▶ DIRECTIVE
Below is a listing with pictures. Repeat exactly the lines starting at the one holding "purple rectangle: (168, 147)" and going on through the one holding "yellow square: (367, 218)", and leave every picture out.

▶ DATA SUPPLIED
***

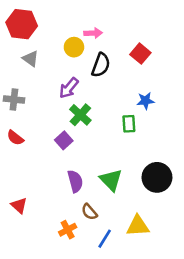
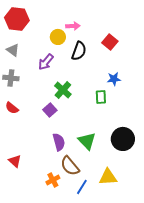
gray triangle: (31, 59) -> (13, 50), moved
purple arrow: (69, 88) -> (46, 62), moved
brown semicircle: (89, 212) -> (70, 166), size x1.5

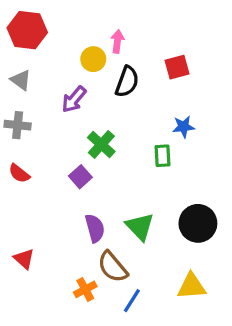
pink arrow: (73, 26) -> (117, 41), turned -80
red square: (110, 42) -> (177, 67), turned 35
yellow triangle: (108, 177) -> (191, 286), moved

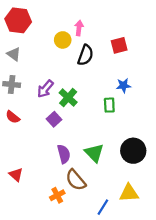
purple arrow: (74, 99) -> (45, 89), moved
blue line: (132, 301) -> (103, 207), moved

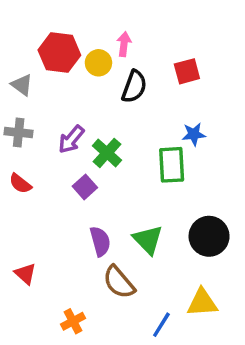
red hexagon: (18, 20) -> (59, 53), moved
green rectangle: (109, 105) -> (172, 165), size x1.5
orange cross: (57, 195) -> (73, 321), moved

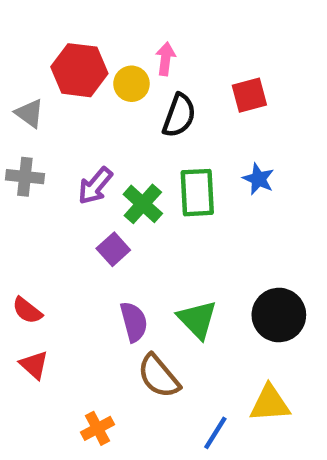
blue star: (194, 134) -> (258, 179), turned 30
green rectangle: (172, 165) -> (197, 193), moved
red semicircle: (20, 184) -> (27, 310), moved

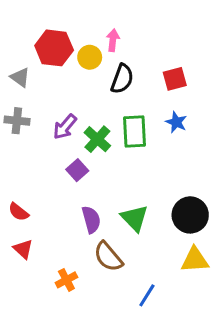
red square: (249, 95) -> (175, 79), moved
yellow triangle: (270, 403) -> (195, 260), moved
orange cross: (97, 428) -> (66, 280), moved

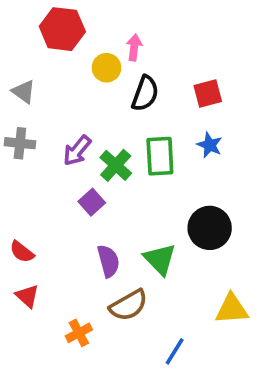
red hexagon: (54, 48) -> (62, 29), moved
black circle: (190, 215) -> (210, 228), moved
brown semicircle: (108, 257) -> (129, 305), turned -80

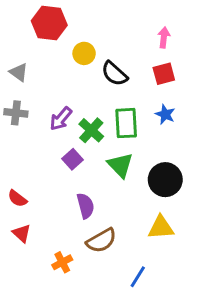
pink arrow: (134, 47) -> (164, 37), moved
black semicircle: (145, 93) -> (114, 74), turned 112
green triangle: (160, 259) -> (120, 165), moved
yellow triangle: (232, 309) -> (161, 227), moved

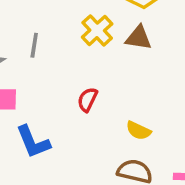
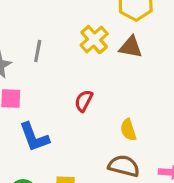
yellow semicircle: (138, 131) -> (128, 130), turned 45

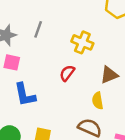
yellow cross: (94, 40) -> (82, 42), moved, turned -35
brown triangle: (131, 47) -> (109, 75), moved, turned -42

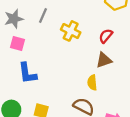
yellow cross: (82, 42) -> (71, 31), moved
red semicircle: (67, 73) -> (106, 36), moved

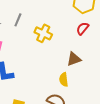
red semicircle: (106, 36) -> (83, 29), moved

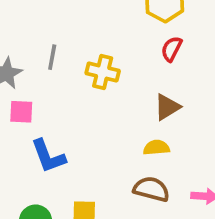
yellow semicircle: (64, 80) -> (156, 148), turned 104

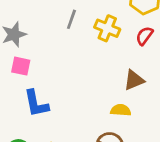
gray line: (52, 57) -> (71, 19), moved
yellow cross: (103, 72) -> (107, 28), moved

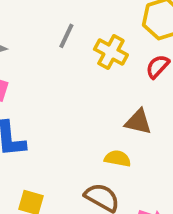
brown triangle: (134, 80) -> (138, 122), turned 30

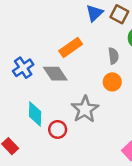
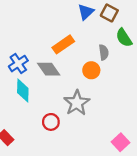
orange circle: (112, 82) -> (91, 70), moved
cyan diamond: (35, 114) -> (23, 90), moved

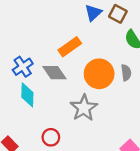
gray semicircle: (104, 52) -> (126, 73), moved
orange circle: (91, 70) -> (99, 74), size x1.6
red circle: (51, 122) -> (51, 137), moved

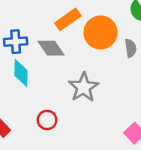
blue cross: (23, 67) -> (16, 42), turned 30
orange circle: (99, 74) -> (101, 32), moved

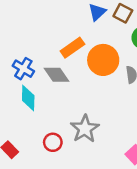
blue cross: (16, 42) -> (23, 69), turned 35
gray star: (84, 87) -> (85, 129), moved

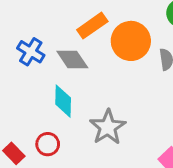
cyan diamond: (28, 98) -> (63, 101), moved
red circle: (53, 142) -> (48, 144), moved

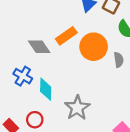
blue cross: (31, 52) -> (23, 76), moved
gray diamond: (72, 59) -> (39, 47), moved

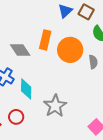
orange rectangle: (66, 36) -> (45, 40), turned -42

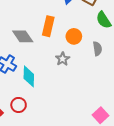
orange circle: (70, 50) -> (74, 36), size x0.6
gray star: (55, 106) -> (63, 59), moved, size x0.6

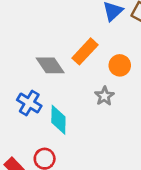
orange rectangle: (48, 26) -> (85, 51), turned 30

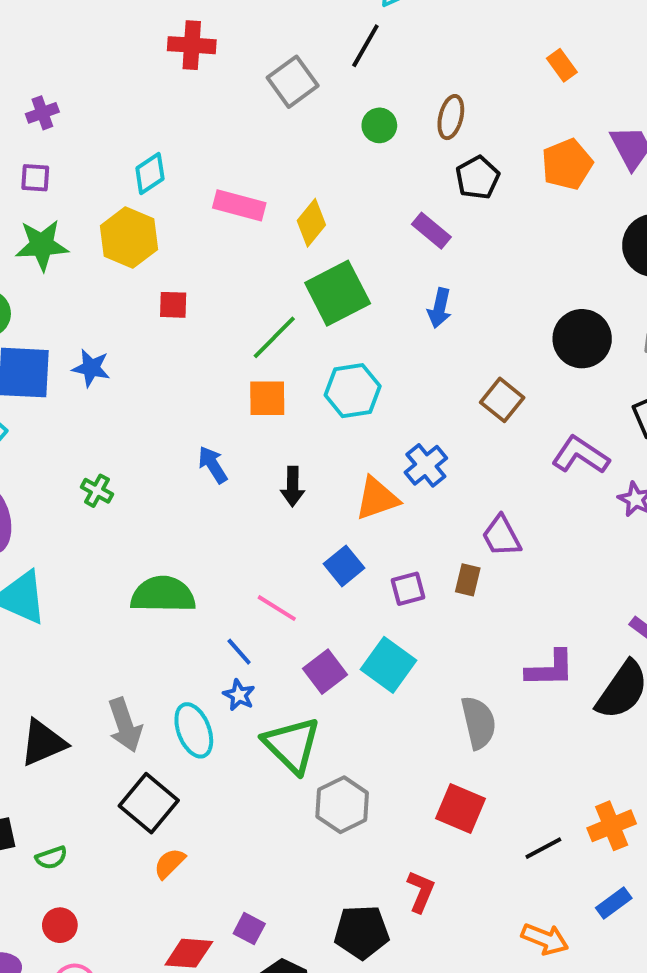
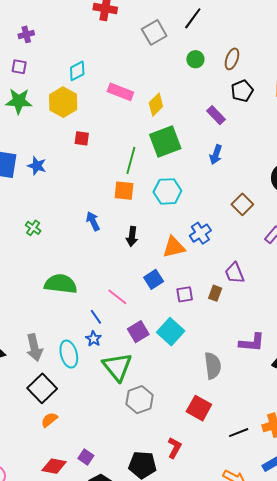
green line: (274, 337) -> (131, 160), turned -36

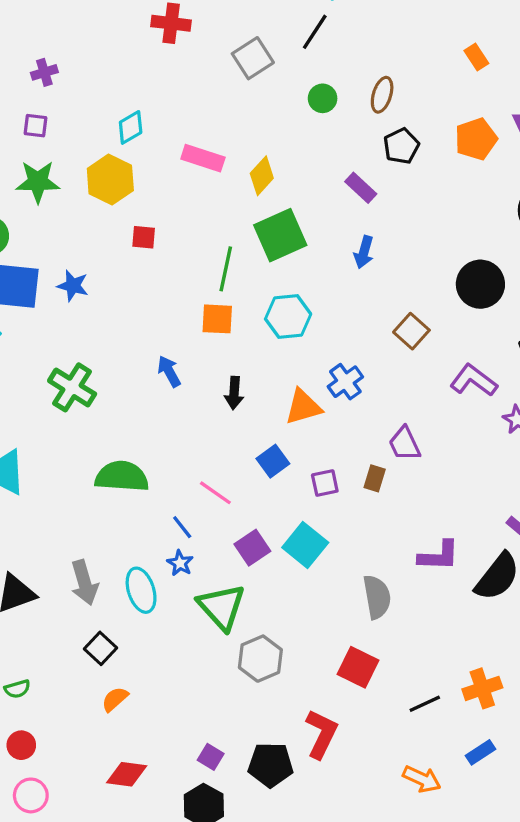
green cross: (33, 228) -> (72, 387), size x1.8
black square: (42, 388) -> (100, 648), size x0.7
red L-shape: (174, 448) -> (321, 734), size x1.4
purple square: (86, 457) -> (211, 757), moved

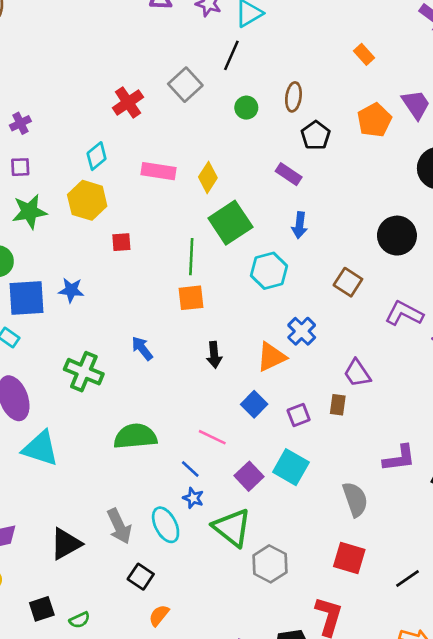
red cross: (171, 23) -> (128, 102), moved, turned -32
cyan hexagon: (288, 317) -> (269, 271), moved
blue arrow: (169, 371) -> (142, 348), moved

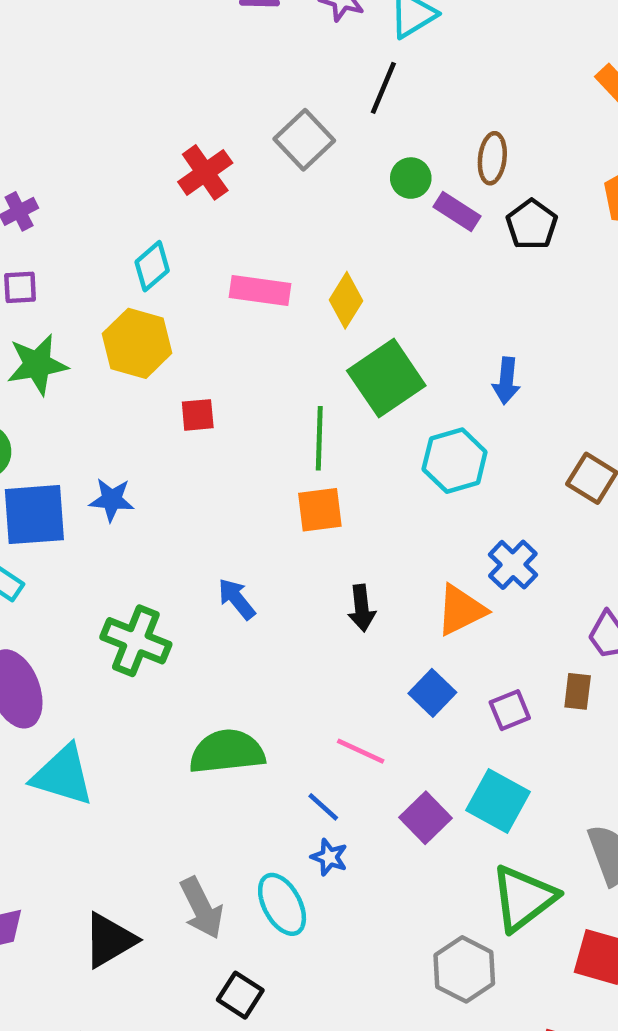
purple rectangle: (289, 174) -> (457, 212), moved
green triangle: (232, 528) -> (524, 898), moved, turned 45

***

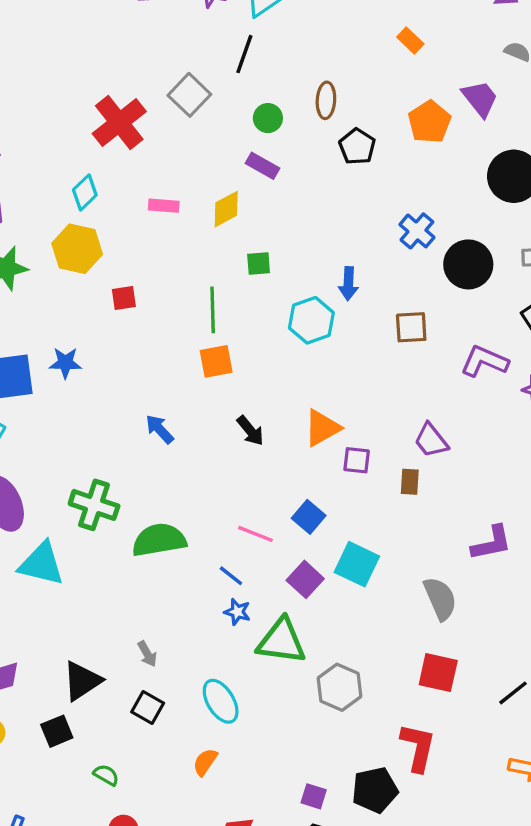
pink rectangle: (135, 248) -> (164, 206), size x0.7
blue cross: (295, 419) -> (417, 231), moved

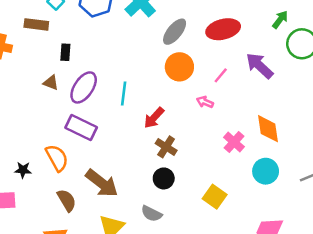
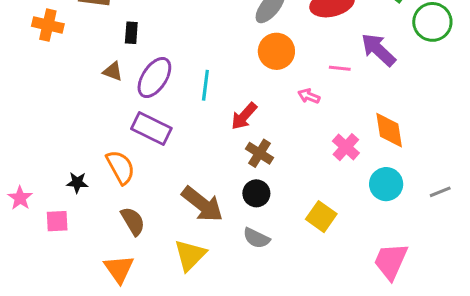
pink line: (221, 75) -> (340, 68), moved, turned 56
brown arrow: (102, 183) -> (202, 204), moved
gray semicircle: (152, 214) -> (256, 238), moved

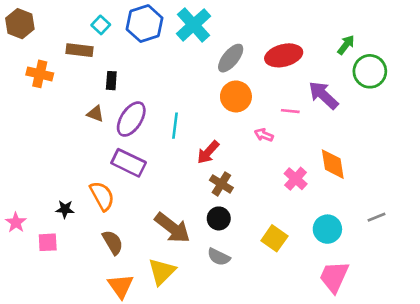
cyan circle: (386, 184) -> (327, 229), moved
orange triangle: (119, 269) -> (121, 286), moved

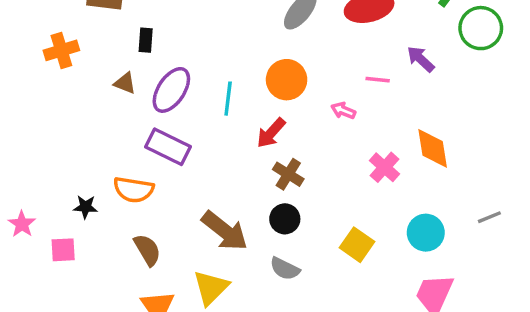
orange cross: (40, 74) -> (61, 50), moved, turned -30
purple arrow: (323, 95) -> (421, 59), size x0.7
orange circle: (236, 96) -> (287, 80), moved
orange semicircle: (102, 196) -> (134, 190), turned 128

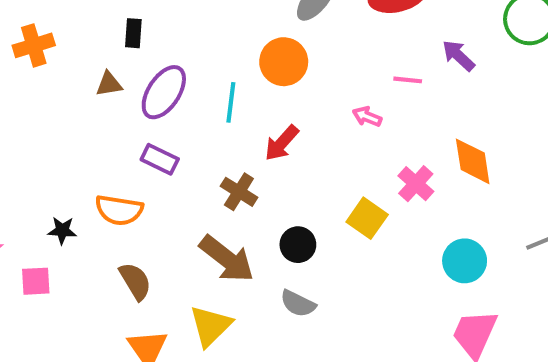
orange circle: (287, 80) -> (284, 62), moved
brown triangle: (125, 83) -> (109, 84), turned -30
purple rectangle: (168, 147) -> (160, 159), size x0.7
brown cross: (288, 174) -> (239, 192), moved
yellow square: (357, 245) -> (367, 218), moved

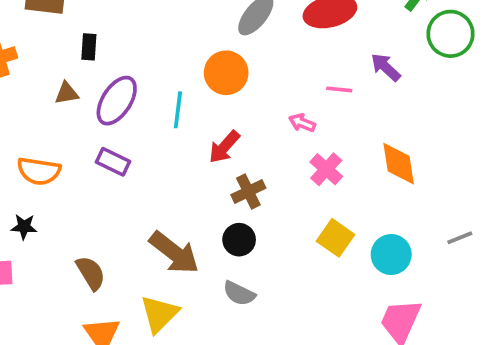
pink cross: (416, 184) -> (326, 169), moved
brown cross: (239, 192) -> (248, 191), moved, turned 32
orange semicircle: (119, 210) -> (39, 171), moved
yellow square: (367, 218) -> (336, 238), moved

***

▶ RESULT OF THIS EXERCISE
purple rectangle: (168, 147) -> (160, 159), size x0.7
brown cross: (288, 174) -> (239, 192), moved
yellow square: (357, 245) -> (367, 218), moved

pink cross: (416, 184) -> (326, 169), moved
brown cross: (239, 192) -> (248, 191), moved, turned 32
orange semicircle: (119, 210) -> (39, 171), moved
yellow square: (367, 218) -> (336, 238), moved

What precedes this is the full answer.